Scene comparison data
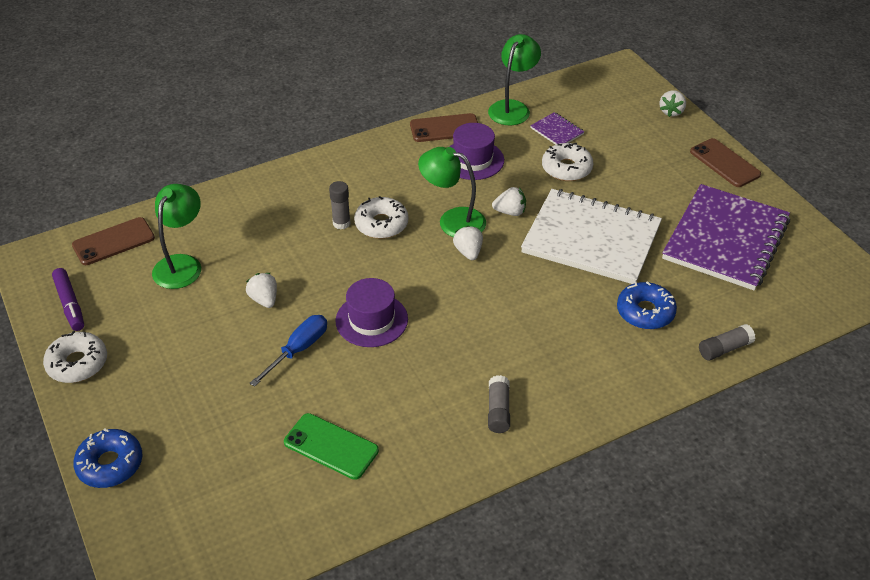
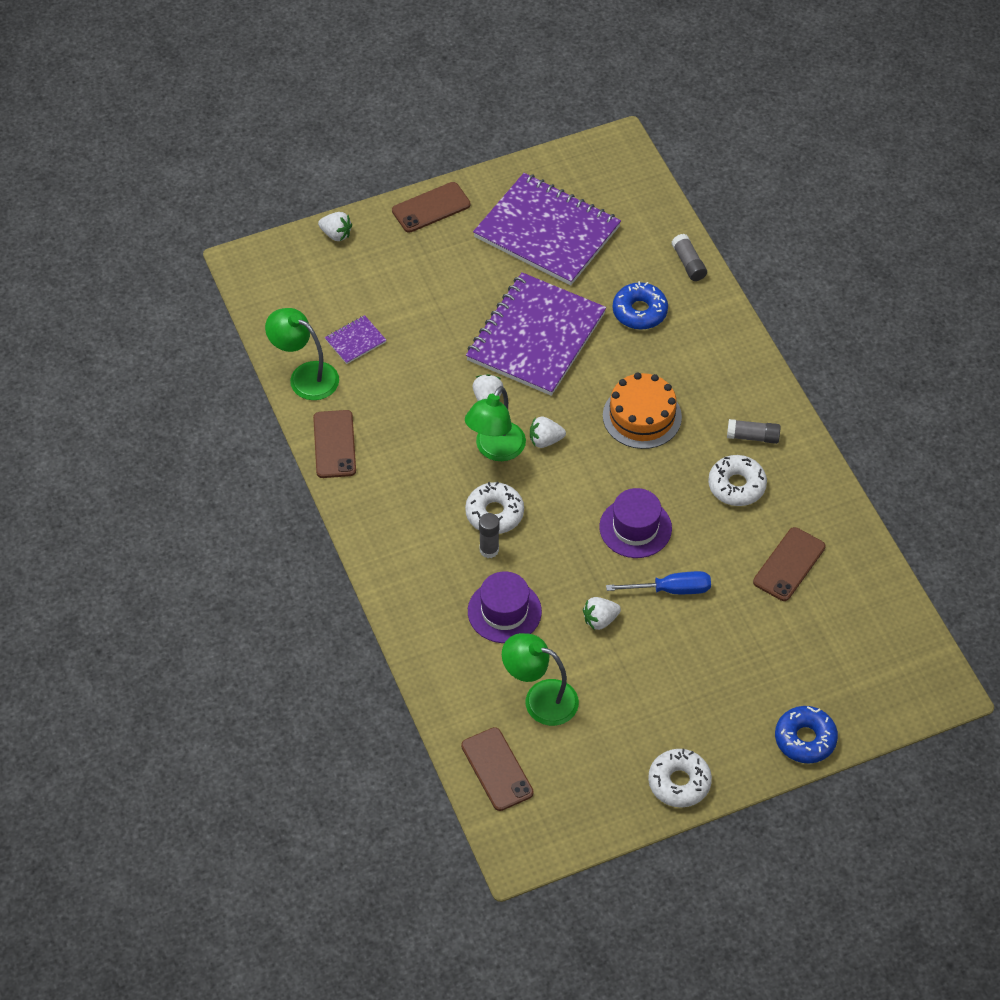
camera: 85 degrees left, 10 degrees up
(70, 304) = (593, 800): purple marker -> none
(298, 350) = (671, 589): blue screwdriver -> blue screwdriver turned 135 degrees clockwise
(331, 446) = (789, 564): green phone -> brown phone
(473, 160) = (396, 423): purple hat -> purple hat (504, 611)
(509, 319) = (642, 416): none -> orange cake
(566, 168) = (422, 341): white donut -> white donut (736, 486)
(591, 239) = (535, 337): white notebook -> purple notebook

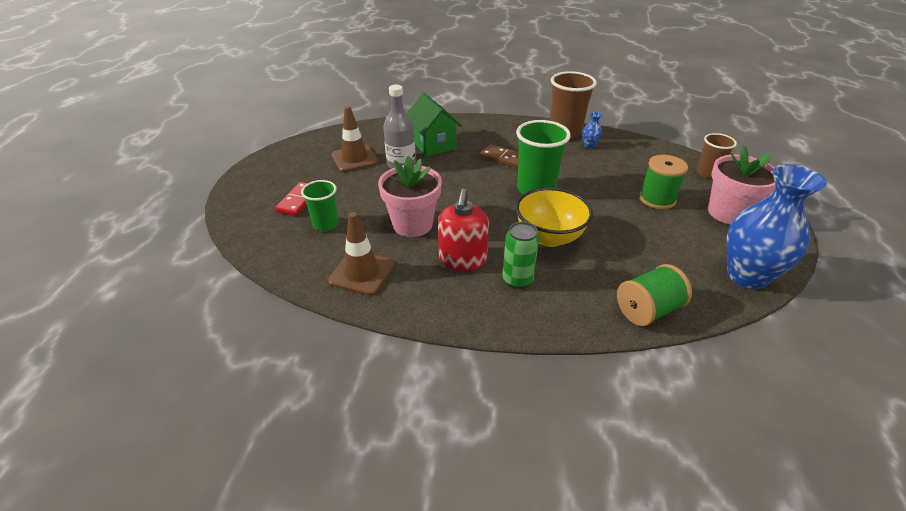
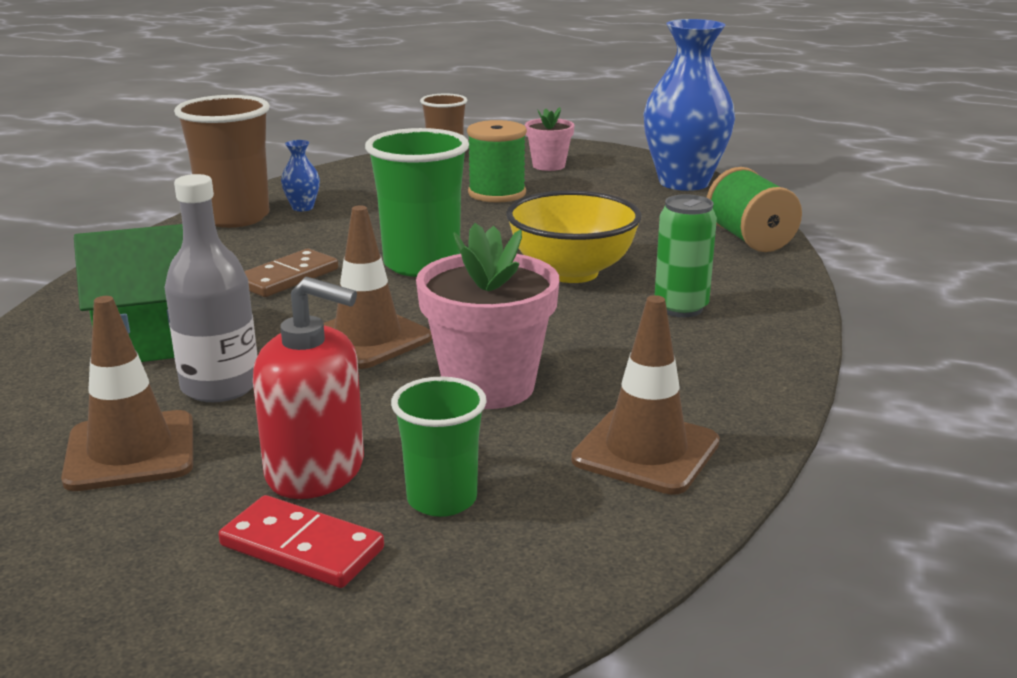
camera: 80 degrees left, 15 degrees down
(449, 188) = (367, 338): none -> brown traffic cone
(462, 259) = (619, 346): red soap dispenser -> red soap dispenser (316, 470)
(728, 213) = (548, 166): pink flower pot -> pink flower pot, size x0.58

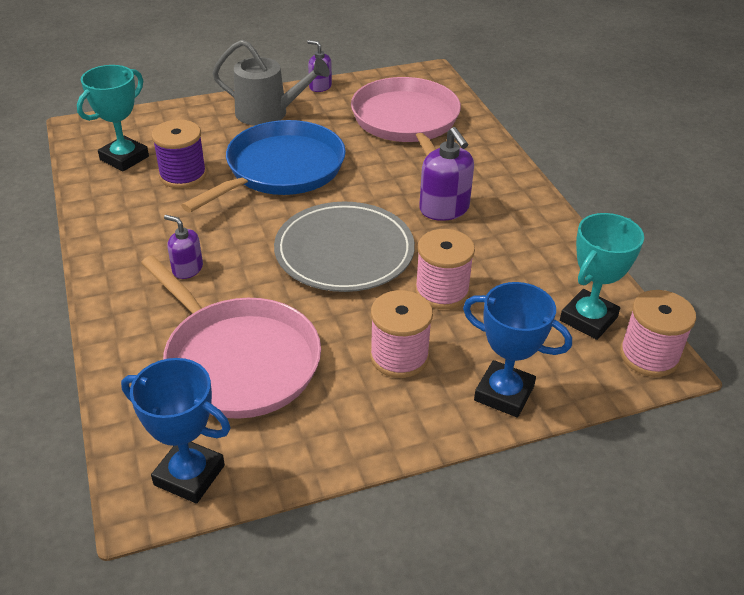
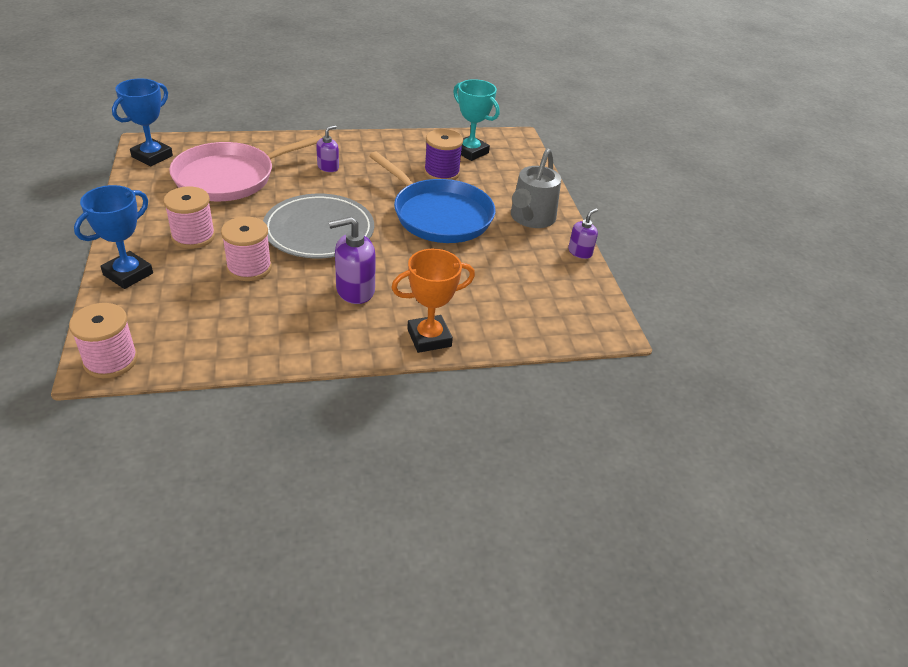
camera: 95 degrees right, 0 degrees up
(406, 122) = (507, 295): pink pan -> none
(491, 158) = (429, 338): none -> orange trophy
(588, 319) = (173, 338): turquoise trophy -> none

PROBLEM =
Within the data above, how many lines include "pink"? The number alone is the answer.

FINISHED EXERCISE =
2